| Listed records |
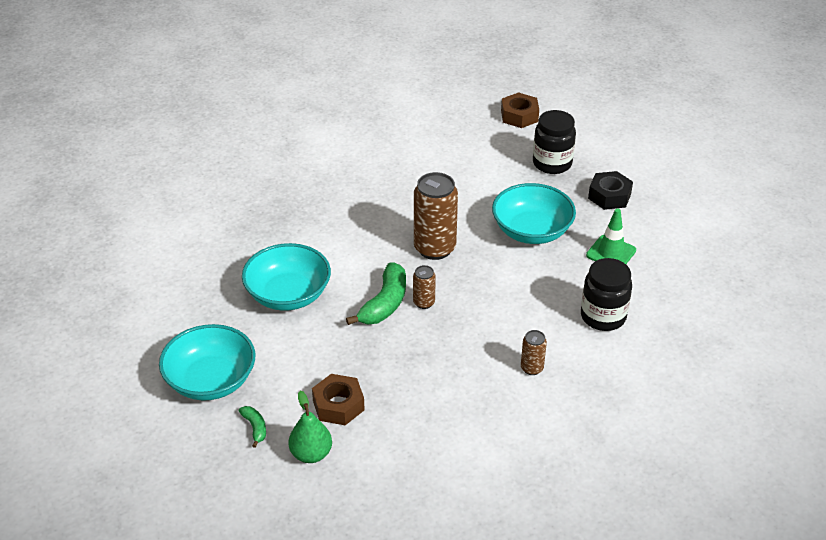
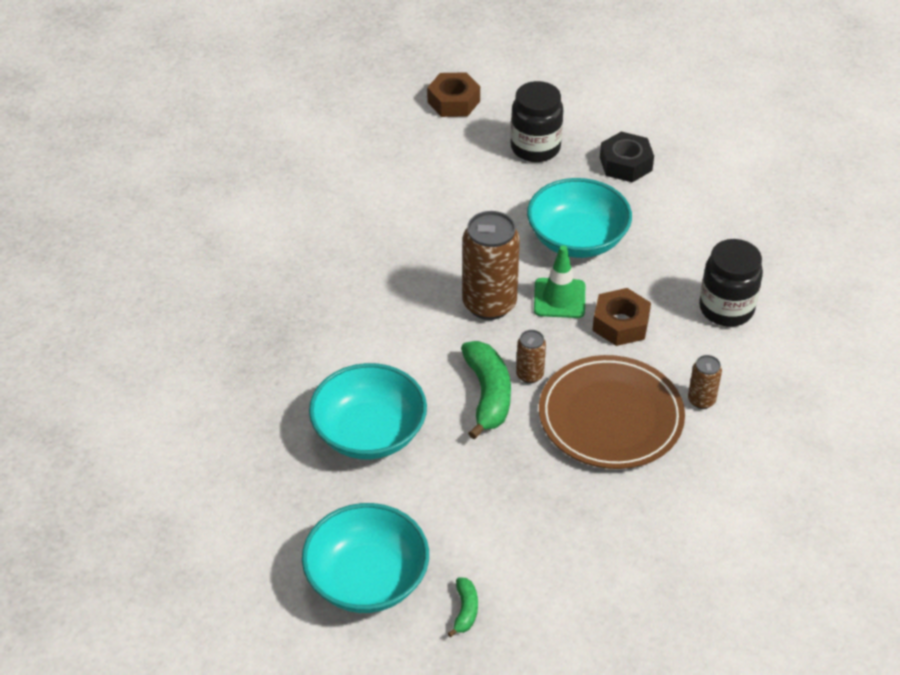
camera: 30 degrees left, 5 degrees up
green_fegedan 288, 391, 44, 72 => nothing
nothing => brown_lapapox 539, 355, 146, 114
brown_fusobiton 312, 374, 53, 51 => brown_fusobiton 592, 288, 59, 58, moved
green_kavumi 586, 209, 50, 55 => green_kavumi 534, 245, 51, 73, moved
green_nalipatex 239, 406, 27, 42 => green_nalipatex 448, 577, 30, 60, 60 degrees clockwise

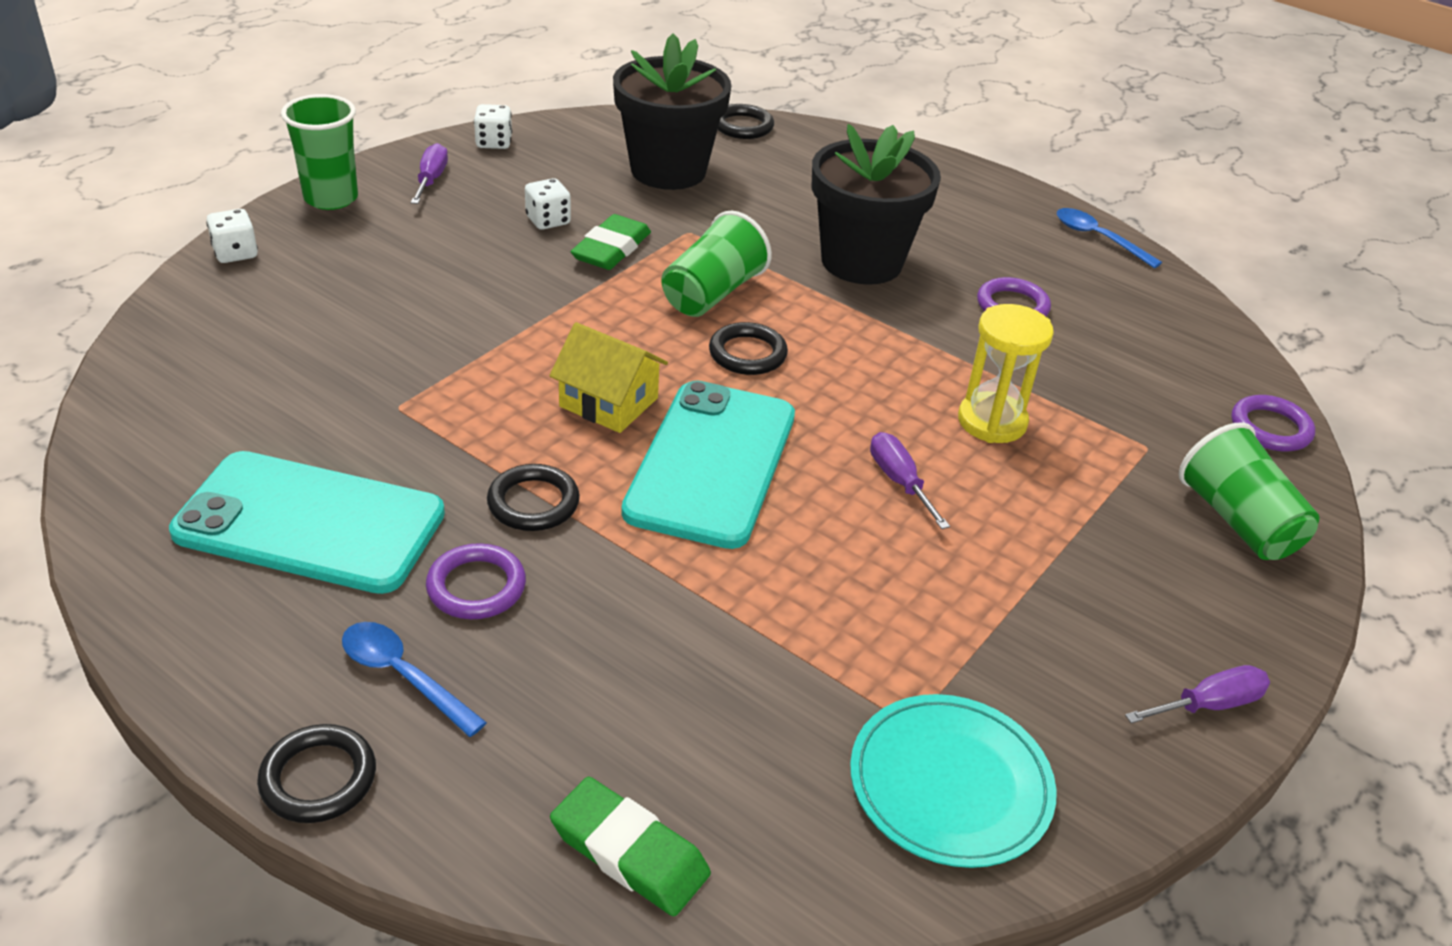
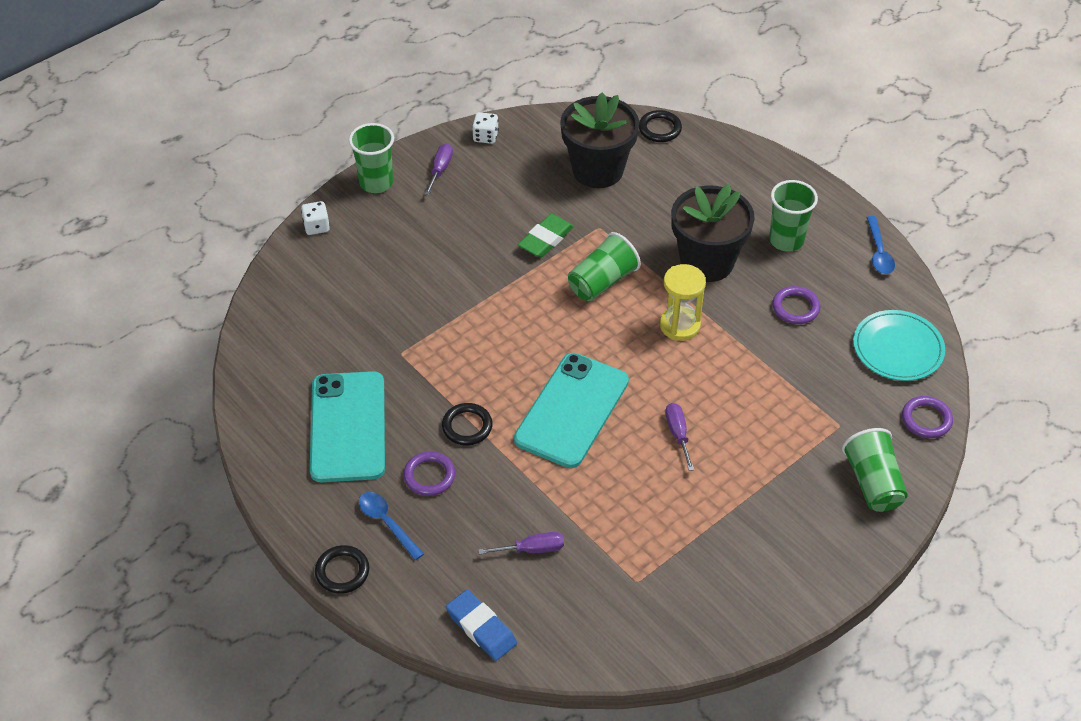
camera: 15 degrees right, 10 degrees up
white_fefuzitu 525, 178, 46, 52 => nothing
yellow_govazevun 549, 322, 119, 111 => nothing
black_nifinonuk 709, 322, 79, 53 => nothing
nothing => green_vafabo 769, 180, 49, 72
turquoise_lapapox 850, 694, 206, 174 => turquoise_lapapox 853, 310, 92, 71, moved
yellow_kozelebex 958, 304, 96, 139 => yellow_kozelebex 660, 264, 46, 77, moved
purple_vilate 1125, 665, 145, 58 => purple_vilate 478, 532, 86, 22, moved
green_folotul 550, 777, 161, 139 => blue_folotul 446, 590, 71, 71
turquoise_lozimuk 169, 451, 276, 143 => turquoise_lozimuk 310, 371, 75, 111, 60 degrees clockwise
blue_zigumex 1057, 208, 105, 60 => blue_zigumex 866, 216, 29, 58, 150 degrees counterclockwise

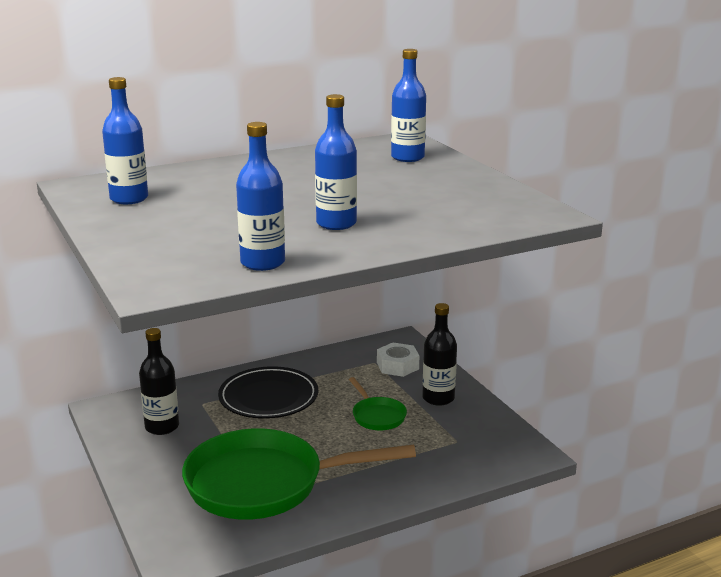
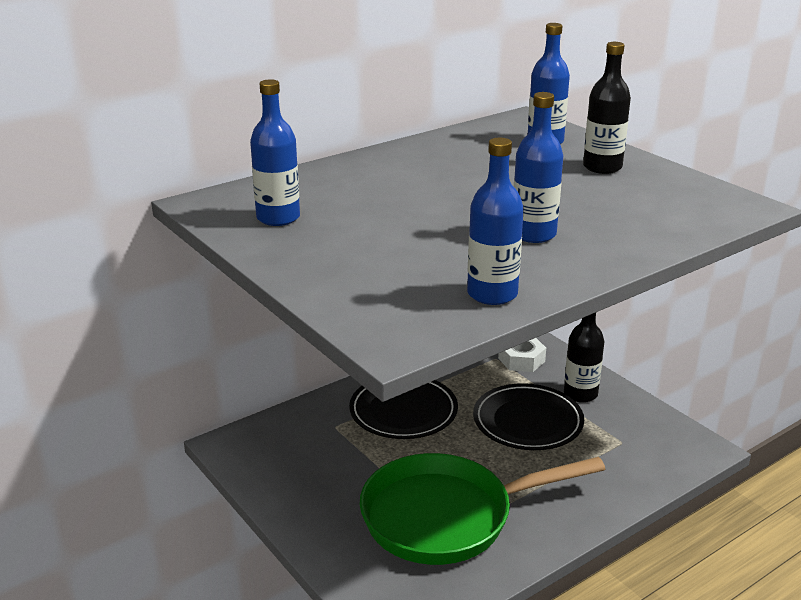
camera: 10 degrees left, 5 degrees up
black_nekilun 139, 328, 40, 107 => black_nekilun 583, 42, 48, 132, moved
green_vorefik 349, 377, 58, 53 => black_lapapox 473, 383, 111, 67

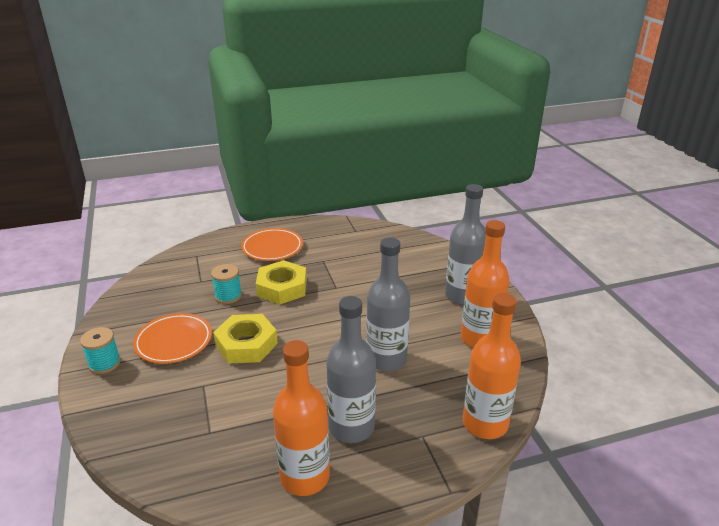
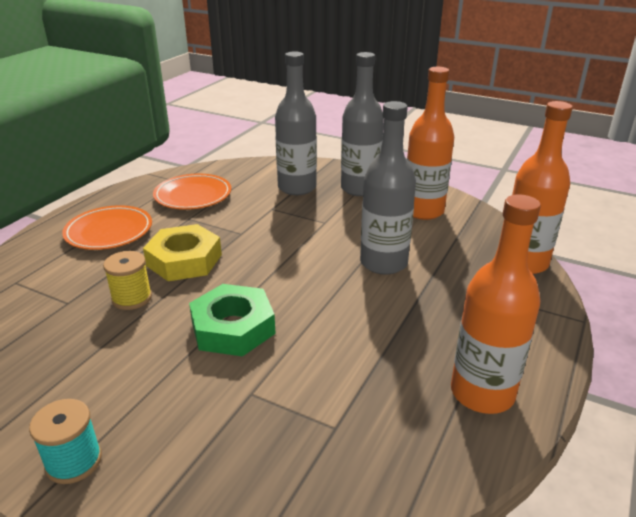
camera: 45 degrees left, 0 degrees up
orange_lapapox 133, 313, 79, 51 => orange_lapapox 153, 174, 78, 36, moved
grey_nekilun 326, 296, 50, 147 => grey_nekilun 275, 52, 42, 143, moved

| Your objective |
Transcribe the listing above exactly, but only from the line with "green_nalipatex 239, 406, 27, 42" through the line with "yellow_kozelebex 958, 304, 96, 139". Include both of those lines and omit the pictures.

| Written solution |
green_nalipatex 239, 406, 27, 42 => green_nalipatex 448, 577, 30, 60, 60 degrees clockwise

camera: 15 degrees right, 10 degrees up
white_fefuzitu 525, 178, 46, 52 => nothing
yellow_govazevun 549, 322, 119, 111 => nothing
black_nifinonuk 709, 322, 79, 53 => nothing
nothing => green_vafabo 769, 180, 49, 72
turquoise_lapapox 850, 694, 206, 174 => turquoise_lapapox 853, 310, 92, 71, moved
yellow_kozelebex 958, 304, 96, 139 => yellow_kozelebex 660, 264, 46, 77, moved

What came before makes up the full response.